_YOUR ASSIGNMENT_. Every line in the listing below that holds the word "plus" should be returned.

_DATASET RECORDS_.
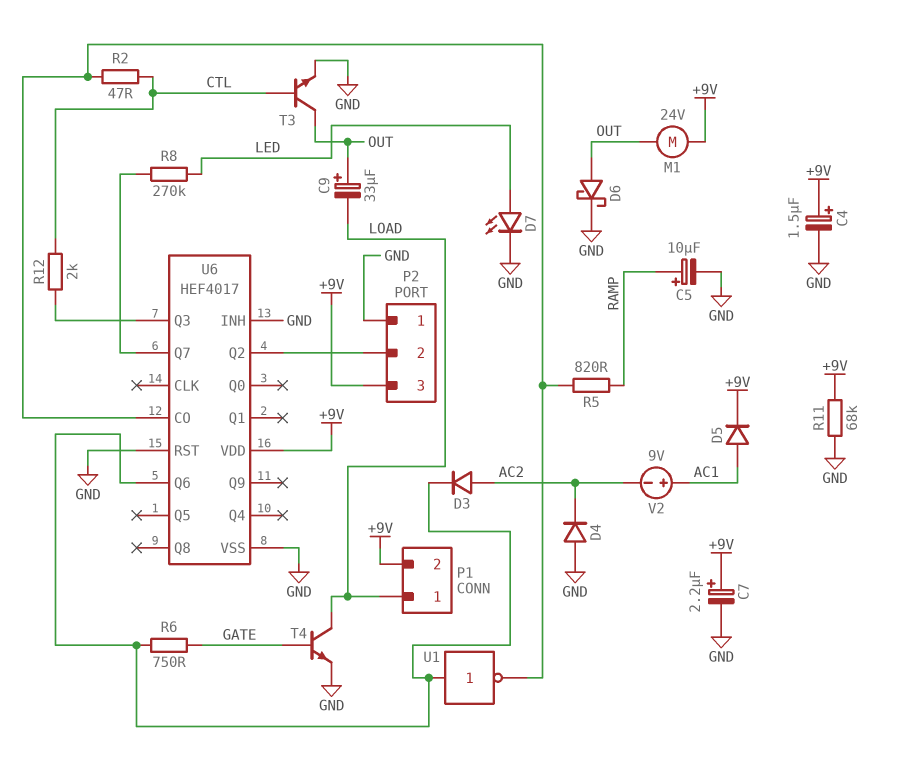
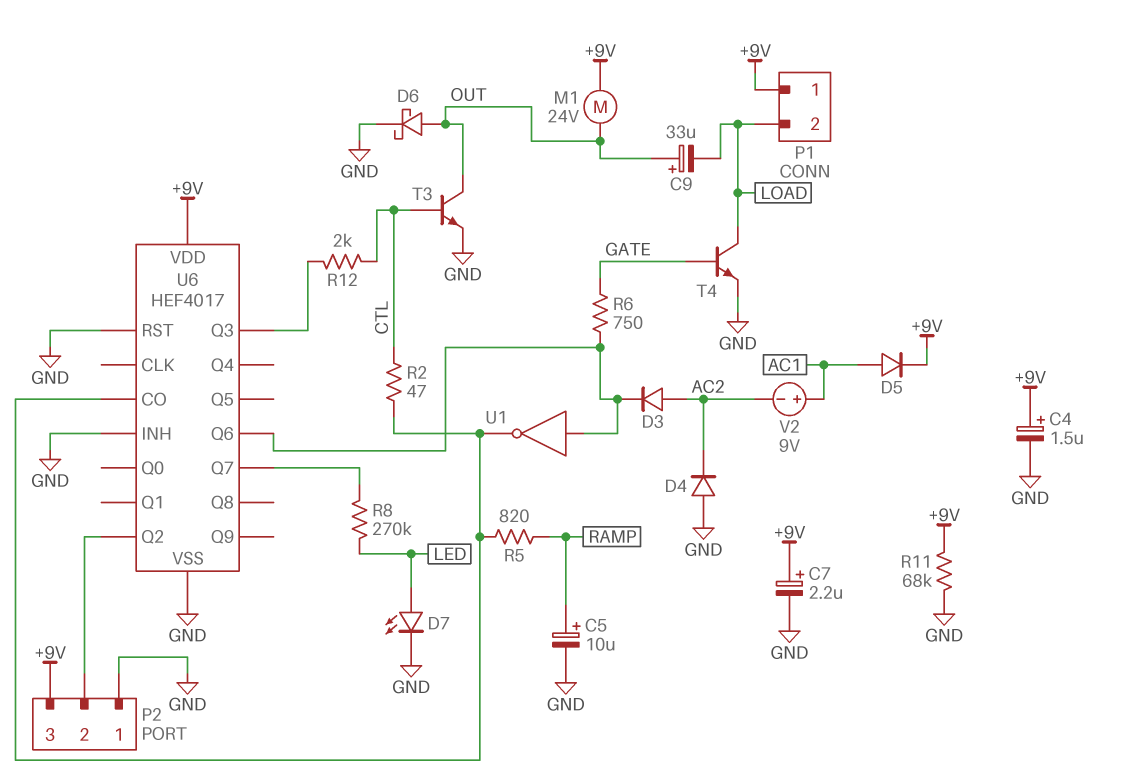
P1 pin 1: LOAD -> +9V
P1 pin 2: +9V -> LOAD

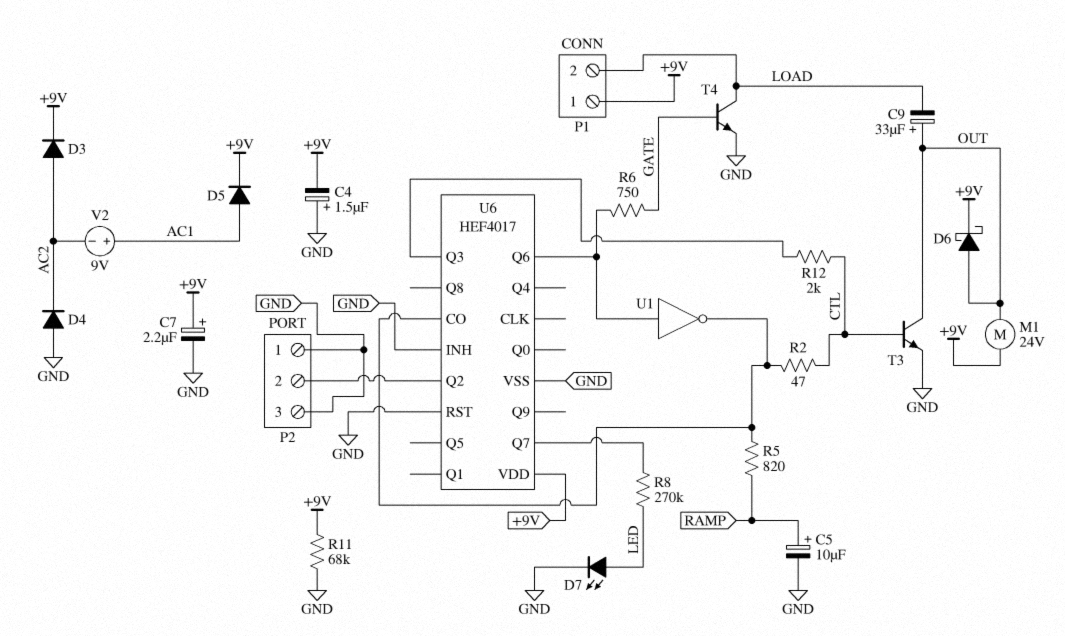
C4: 1.5uF (plus +9V, minus GND) -> 1.5uF (plus GND, minus +9V)
D3: diode (A AC2, K U6/Q6) -> diode (A AC2, K +9V)
D6: schottky (A OUT, K GND) -> schottky (A OUT, K +9V)
P2 pin 3: +9V -> GND

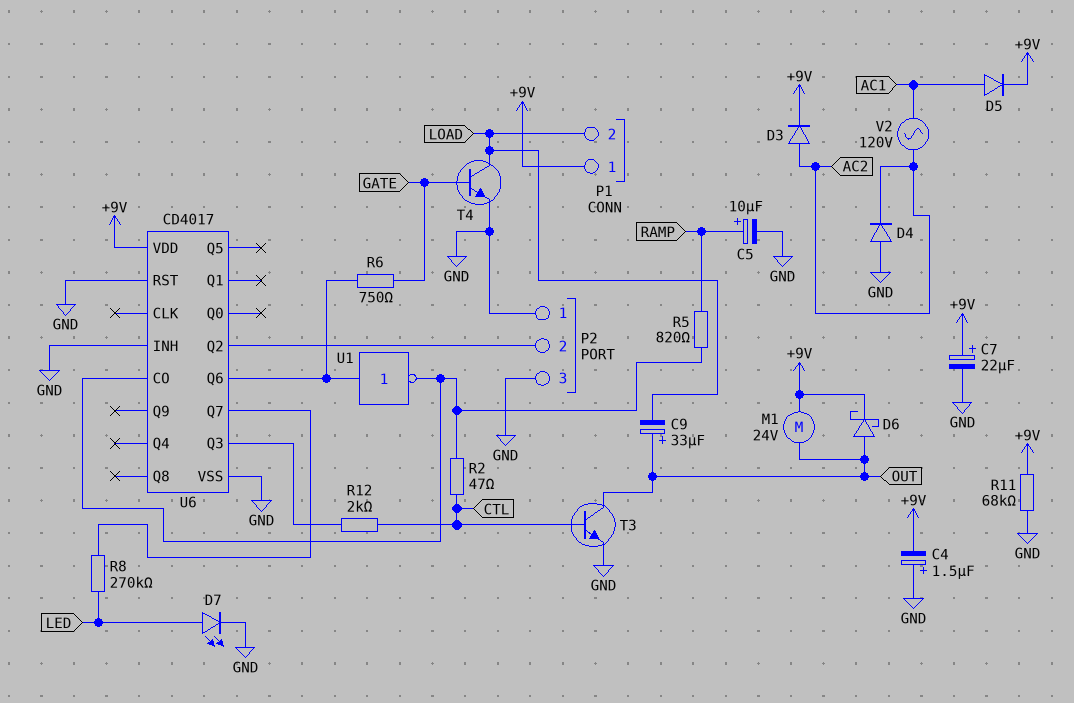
C7: 2.2uF (plus +9V, minus GND) -> 22uF (plus +9V, minus GND)
U6: HEF4017 -> CD4017
V2: 9V (plus AC1, minus AC2) -> AC 120V (AC1, AC2)

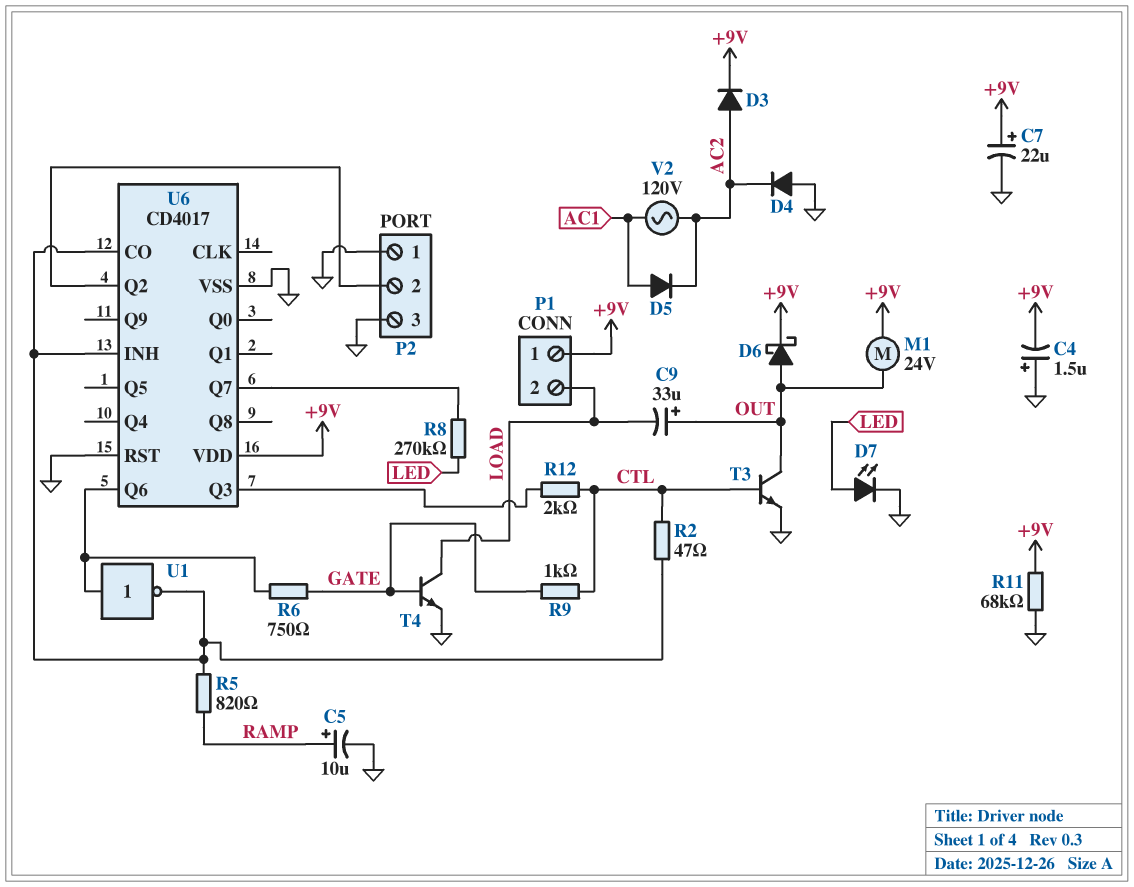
D5: diode (A AC1, K +9V) -> diode (A AC1, K AC2)
R9: none -> 1k (CTL, GATE)
U6 pin INH: GND -> U6/CO

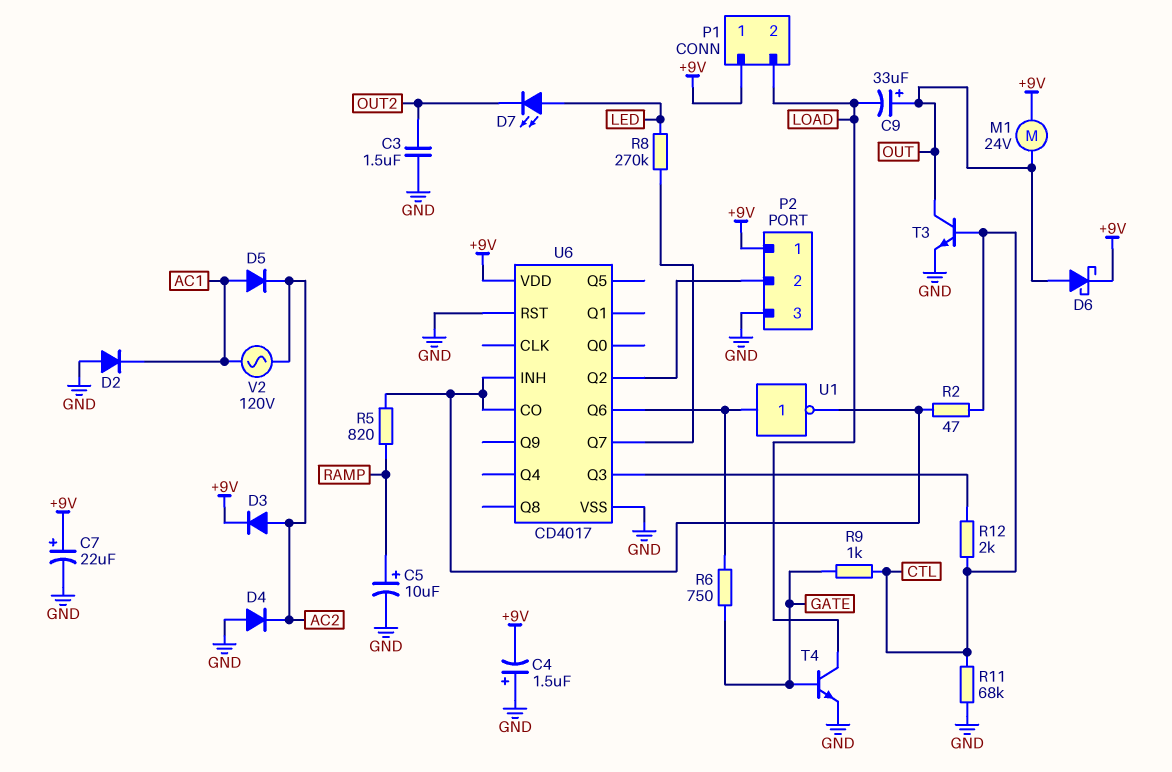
C3: none -> 1.5uF (GND, OUT2)
D2: none -> diode (A GND, K AC1)
D7: LED (A LED, K GND) -> LED (A LED, K OUT2)
P2 pin 1: GND -> +9V
R11: 68k (+9V, GND) -> 68k (CTL, GND)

_REPLY_.
C4: 1.5uF (plus +9V, minus GND) -> 1.5uF (plus GND, minus +9V)
C7: 2.2uF (plus +9V, minus GND) -> 22uF (plus +9V, minus GND)
V2: 9V (plus AC1, minus AC2) -> AC 120V (AC1, AC2)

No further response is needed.